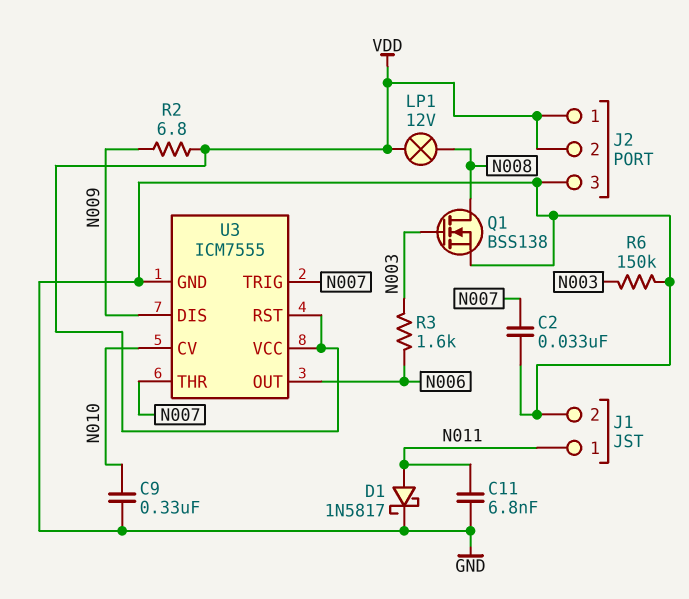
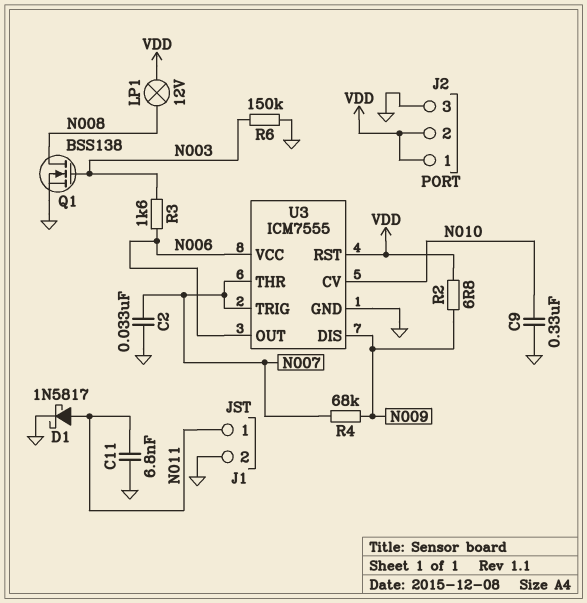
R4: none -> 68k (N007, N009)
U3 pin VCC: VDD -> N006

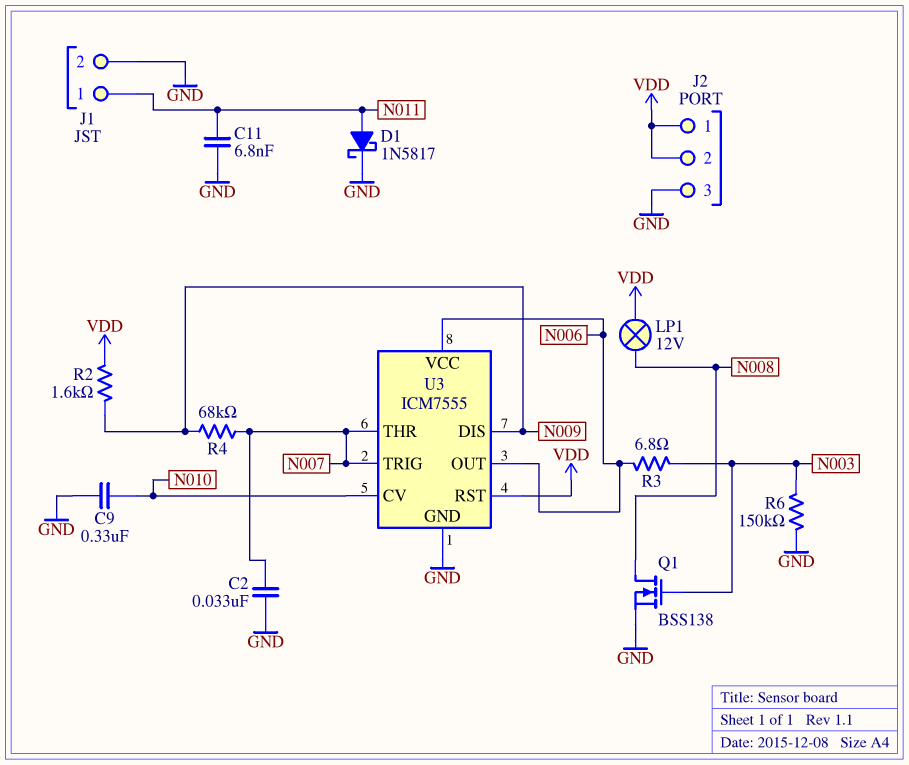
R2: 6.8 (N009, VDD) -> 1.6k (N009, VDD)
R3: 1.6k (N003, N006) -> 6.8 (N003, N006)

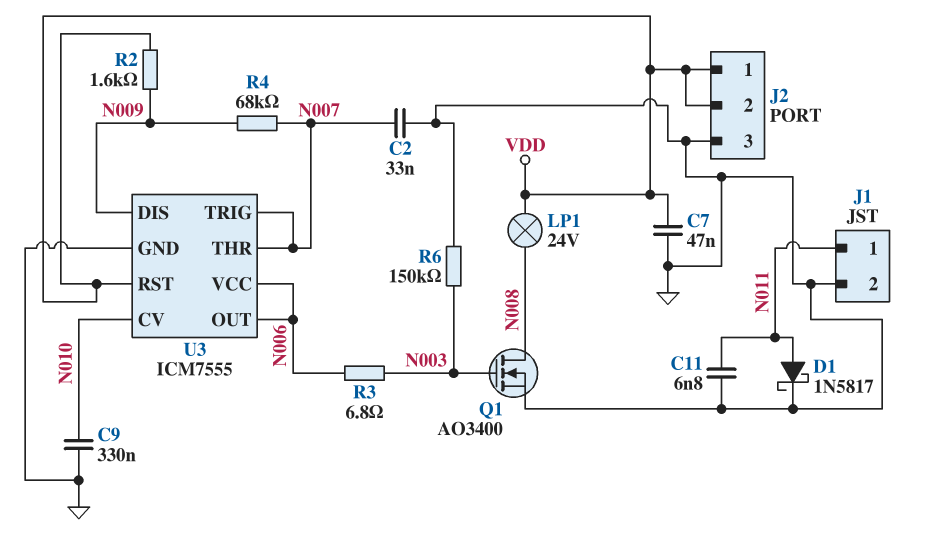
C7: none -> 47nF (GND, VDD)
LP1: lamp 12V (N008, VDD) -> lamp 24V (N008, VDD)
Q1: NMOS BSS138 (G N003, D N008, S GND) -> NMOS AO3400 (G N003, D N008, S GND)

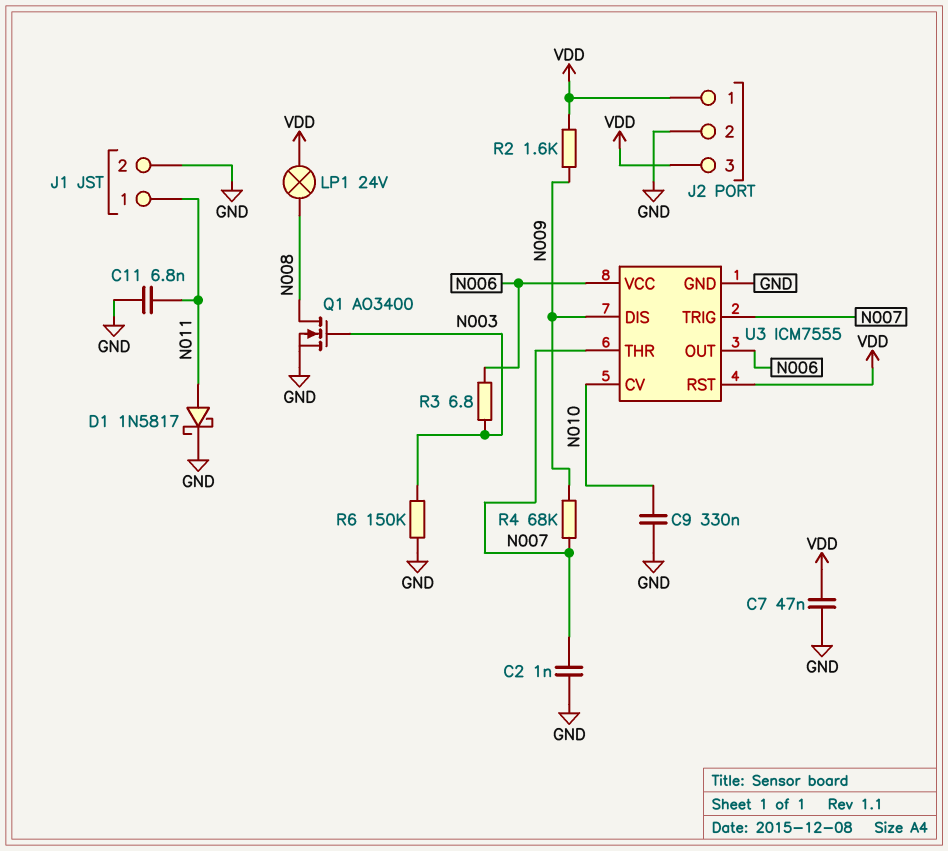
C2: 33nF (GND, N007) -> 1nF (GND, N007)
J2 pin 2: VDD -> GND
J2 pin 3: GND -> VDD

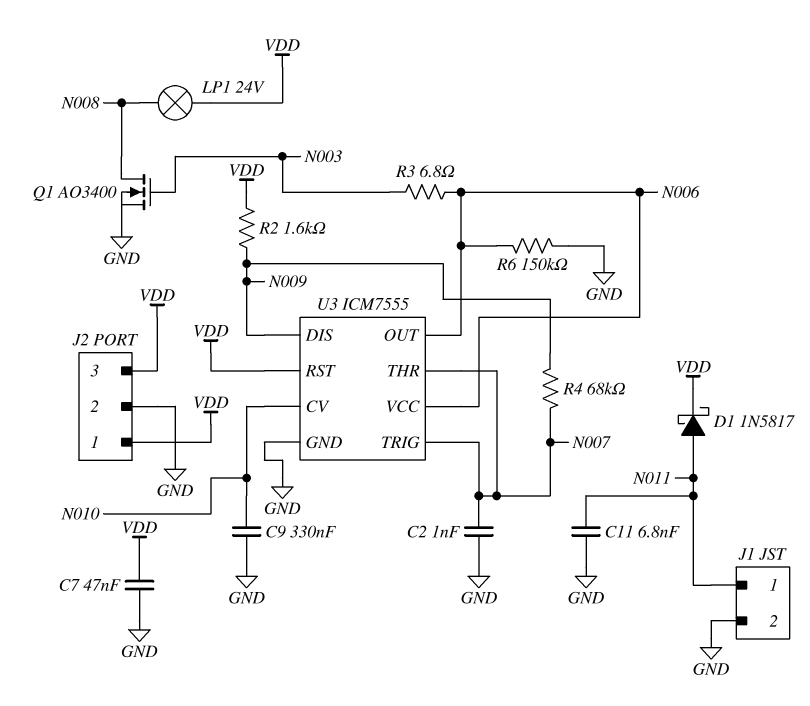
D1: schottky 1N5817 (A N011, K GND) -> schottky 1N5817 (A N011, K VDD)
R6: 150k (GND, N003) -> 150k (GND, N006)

════════

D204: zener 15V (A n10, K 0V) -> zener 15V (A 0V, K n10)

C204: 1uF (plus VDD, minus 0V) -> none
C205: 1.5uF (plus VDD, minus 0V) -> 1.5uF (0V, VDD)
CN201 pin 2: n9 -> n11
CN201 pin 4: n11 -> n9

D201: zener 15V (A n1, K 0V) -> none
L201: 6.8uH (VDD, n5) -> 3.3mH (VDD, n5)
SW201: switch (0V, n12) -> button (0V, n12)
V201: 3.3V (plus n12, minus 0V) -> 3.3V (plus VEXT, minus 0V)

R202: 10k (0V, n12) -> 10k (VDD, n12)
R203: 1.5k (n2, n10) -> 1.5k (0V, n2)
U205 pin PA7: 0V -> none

════════

• [Exercise instructions]:
Your task for the entries above: copy exactly the span starting with the line with "V201: 3.3V (plus" and going on through the line with "U205 pin PA7: 0V -> none", both lines included, and nothing else.

• [Task output]:
V201: 3.3V (plus n12, minus 0V) -> 3.3V (plus VEXT, minus 0V)

R202: 10k (0V, n12) -> 10k (VDD, n12)
R203: 1.5k (n2, n10) -> 1.5k (0V, n2)
U205 pin PA7: 0V -> none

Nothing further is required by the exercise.